BEGIN Data to examine

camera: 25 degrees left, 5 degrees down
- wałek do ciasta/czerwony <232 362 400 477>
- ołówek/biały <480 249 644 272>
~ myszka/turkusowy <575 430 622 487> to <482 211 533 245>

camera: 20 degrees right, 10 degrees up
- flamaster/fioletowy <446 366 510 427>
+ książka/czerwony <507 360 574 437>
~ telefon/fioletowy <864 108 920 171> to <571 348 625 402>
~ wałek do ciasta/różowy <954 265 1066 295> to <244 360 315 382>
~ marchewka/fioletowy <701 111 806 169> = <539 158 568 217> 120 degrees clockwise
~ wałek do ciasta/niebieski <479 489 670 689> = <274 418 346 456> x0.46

END Data to examine

Required action:
Each record is to be reproduced exactly as it appears.

Output:
camera: 25 degrees left, 5 degrees down
- wałek do ciasta/czerwony <232 362 400 477>
- ołówek/biały <480 249 644 272>
~ myszka/turkusowy <575 430 622 487> to <482 211 533 245>

camera: 20 degrees right, 10 degrees up
- flamaster/fioletowy <446 366 510 427>
+ książka/czerwony <507 360 574 437>
~ telefon/fioletowy <864 108 920 171> to <571 348 625 402>
~ wałek do ciasta/różowy <954 265 1066 295> to <244 360 315 382>
~ marchewka/fioletowy <701 111 806 169> = <539 158 568 217> 120 degrees clockwise
~ wałek do ciasta/niebieski <479 489 670 689> = <274 418 346 456> x0.46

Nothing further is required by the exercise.